§ Work to complete
Below are records; work out how many of their lines contain the word "moved" and reply with the number only.

§ Material for this exercise
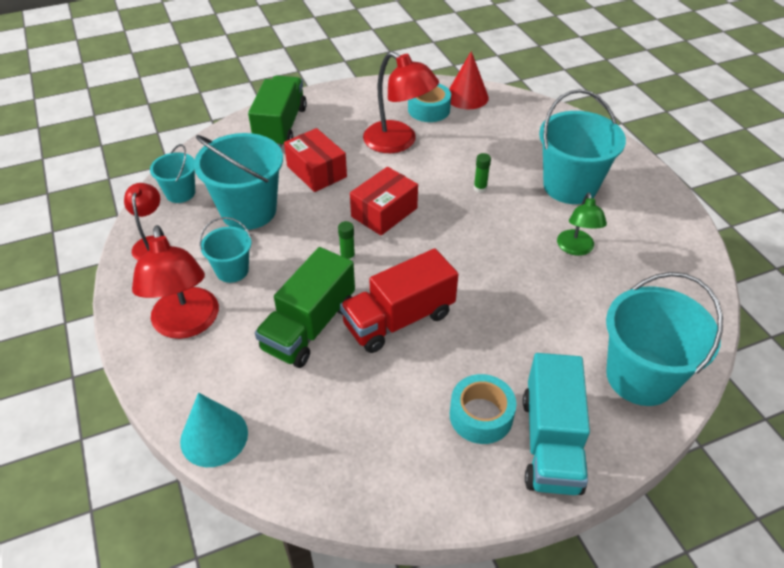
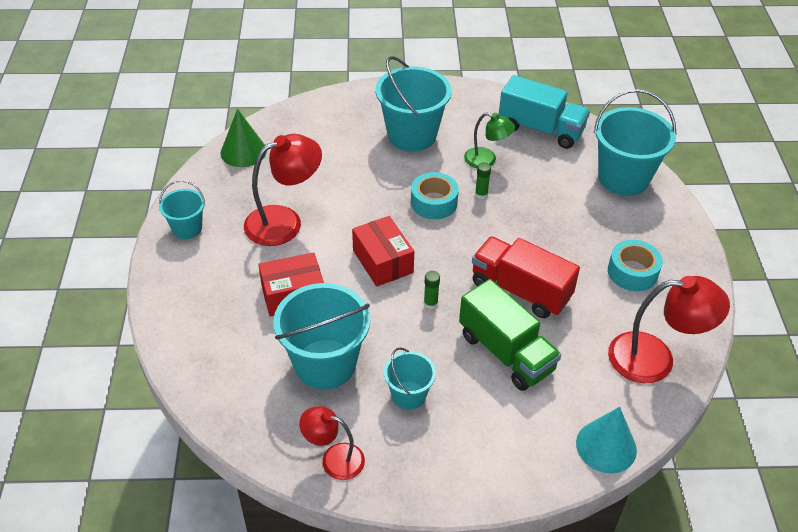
camera: 70 degrees left, 0 degrees up
red lamp [132,225,219,339] -> red lamp moved to [608,276,730,383]
turquoise bucket [150,144,195,203] -> turquoise bucket moved to [159,180,205,239]
green truck [248,75,307,148] -> none
red truck [340,248,458,353] -> red truck turned 135 degrees clockwise [472,236,580,318]
turquoise tape [408,84,451,122] -> turquoise tape moved to [411,172,459,219]
red cone [449,51,489,109] -> green cone [221,109,267,167]
green glue stick [474,153,491,193] -> green glue stick moved to [475,162,491,199]
turquoise truck [523,353,590,495] -> turquoise truck moved to [499,75,590,149]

§ Exercise response
5